[Opening LISTED RECORDS section]

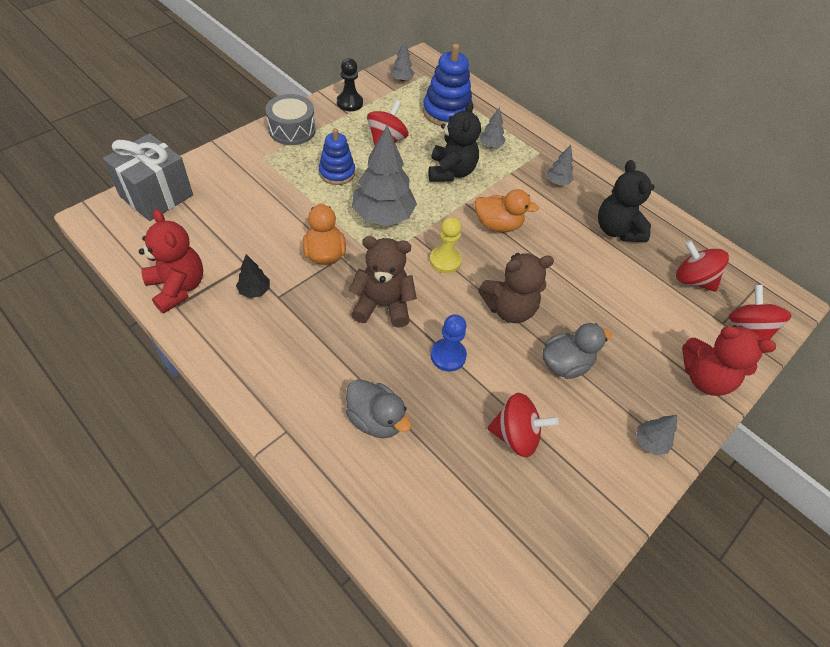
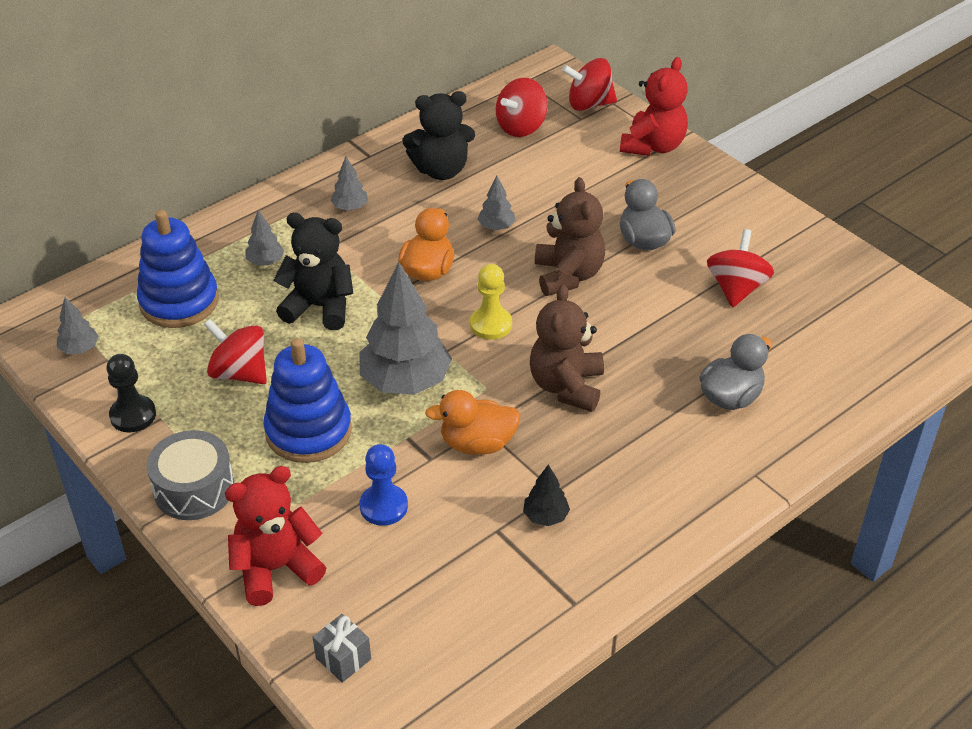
camera: 80 degrees left, 10 degrees down
grey gift [103,133,193,221] -> grey gift [313,614,371,683], size x0.46
red teddy bear [139,209,203,314] -> red teddy bear moved to [225,466,326,606]
blue stacking toy [319,128,355,185] -> blue stacking toy [263,338,352,463], size x1.52
blue pawn [431,314,467,372] -> blue pawn moved to [360,444,408,526]
grey tree [636,415,677,455] -> grey tree moved to [478,176,516,230]

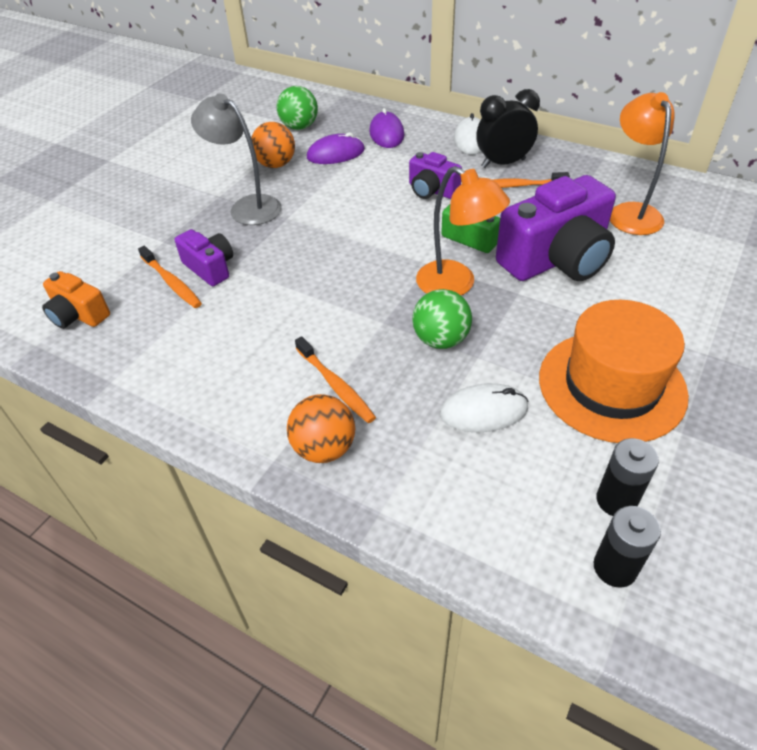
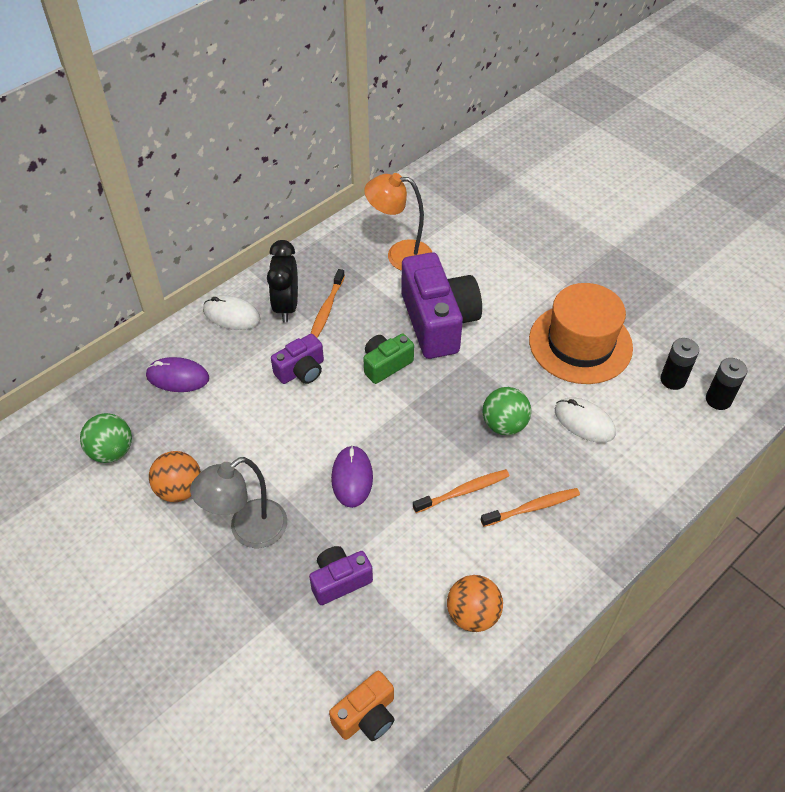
camera: 75 degrees left, 5 degrees up
orange toothbrush [138,246,202,308] -> orange toothbrush moved to [413,469,510,513]
orange ball [287,394,355,463] -> orange ball moved to [447,575,503,632]
purple mouse [307,132,365,164] -> purple mouse moved to [331,445,373,508]
orange lamp [416,166,510,295] -> none
white mouse [440,383,528,432] -> white mouse turned 60 degrees counterclockwise [555,397,616,443]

[Closing LISTED RECORDS section]

• _WORK INSTRUCTION_
Scan the records above for the string "size", then select every line that holds it.

• _YOUR SOLUTION_
grey gift [103,133,193,221] -> grey gift [313,614,371,683], size x0.46
blue stacking toy [319,128,355,185] -> blue stacking toy [263,338,352,463], size x1.52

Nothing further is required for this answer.